▶ TRY IT: Omit all pictures, then print the entries exactly.

*** Opening DATA FOR ANALYSIS ***

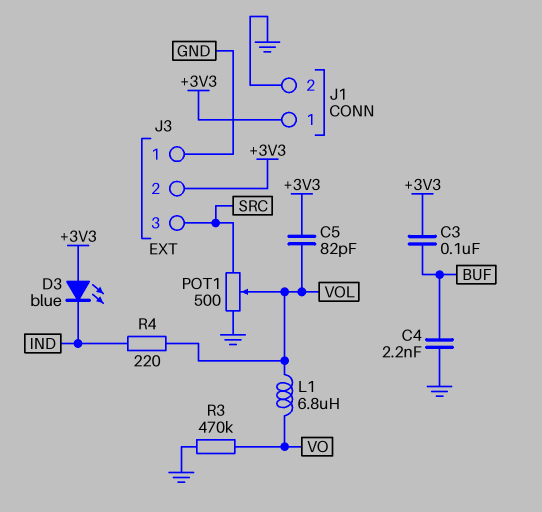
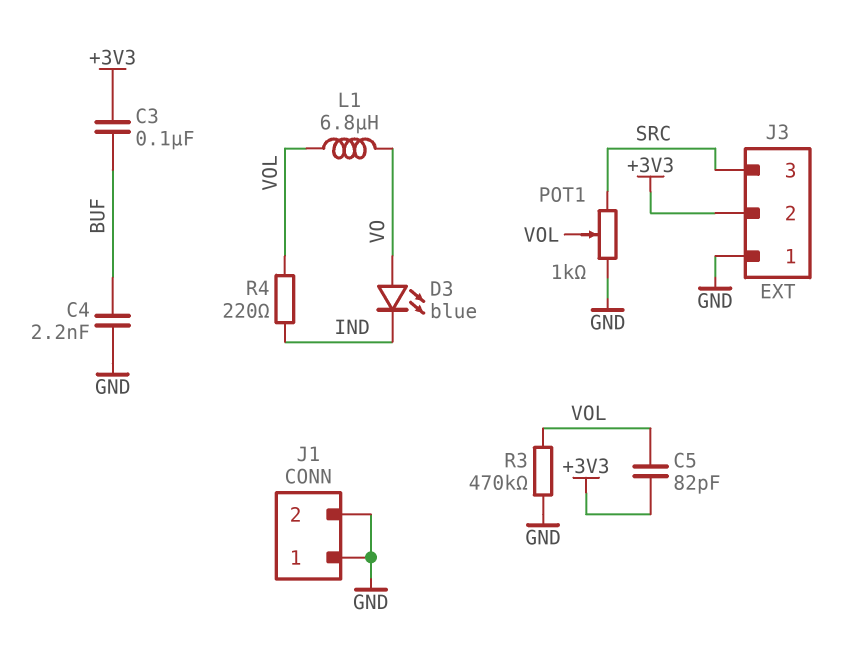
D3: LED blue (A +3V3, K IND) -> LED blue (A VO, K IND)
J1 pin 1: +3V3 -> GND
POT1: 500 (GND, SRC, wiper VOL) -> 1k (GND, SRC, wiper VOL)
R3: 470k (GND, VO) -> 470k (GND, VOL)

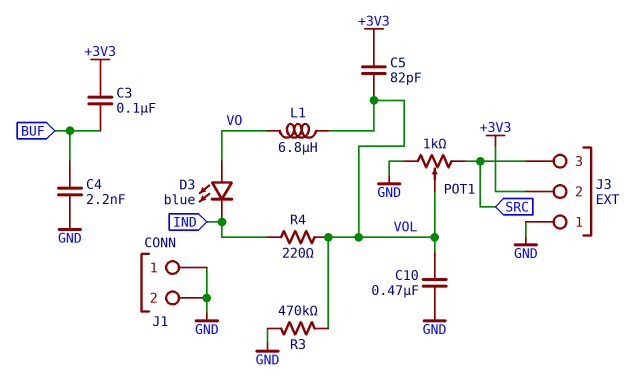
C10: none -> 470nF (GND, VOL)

*** Closing DATA FOR ANALYSIS ***

▶ WRITTEN RESPONSE:
D3: LED blue (A +3V3, K IND) -> LED blue (A VO, K IND)
J1 pin 1: +3V3 -> GND
POT1: 500 (GND, SRC, wiper VOL) -> 1k (GND, SRC, wiper VOL)
R3: 470k (GND, VO) -> 470k (GND, VOL)

C10: none -> 470nF (GND, VOL)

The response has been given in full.